* _TASK INSTRUCTIONS_
Rewrite everything from the line containing "lumbering (456, 1048)" down to the end of the records as a numbered list, dropping any blank lines.

======== SUPPLIED INFORMATION

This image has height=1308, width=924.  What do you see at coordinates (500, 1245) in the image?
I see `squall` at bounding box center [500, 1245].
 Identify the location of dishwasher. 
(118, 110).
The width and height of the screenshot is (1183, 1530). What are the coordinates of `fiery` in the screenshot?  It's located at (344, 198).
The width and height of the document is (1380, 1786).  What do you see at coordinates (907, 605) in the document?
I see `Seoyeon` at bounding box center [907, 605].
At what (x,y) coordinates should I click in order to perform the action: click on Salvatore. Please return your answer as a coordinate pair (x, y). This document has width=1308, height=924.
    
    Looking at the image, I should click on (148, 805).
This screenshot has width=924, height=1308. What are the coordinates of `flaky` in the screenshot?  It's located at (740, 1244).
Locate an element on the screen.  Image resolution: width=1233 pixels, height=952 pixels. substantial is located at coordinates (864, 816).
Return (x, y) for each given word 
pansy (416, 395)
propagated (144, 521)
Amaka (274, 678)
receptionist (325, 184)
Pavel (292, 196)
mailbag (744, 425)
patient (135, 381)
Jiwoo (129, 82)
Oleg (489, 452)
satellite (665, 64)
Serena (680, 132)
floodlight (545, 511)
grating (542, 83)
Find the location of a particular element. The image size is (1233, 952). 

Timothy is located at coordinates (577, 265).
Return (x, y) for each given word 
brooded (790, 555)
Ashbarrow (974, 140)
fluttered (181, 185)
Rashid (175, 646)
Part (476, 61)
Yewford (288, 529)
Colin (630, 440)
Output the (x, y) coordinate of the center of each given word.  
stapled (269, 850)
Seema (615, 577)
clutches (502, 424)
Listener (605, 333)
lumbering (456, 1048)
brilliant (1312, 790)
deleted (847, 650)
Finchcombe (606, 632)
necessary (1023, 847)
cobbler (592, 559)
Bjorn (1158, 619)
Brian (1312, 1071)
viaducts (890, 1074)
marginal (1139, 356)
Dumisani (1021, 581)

================

* _WRITTEN RESPONSE_
1. lumbering (456, 1048)
2. brilliant (1312, 790)
3. deleted (847, 650)
4. Finchcombe (606, 632)
5. necessary (1023, 847)
6. cobbler (592, 559)
7. Bjorn (1158, 619)
8. Brian (1312, 1071)
9. viaducts (890, 1074)
10. marginal (1139, 356)
11. Dumisani (1021, 581)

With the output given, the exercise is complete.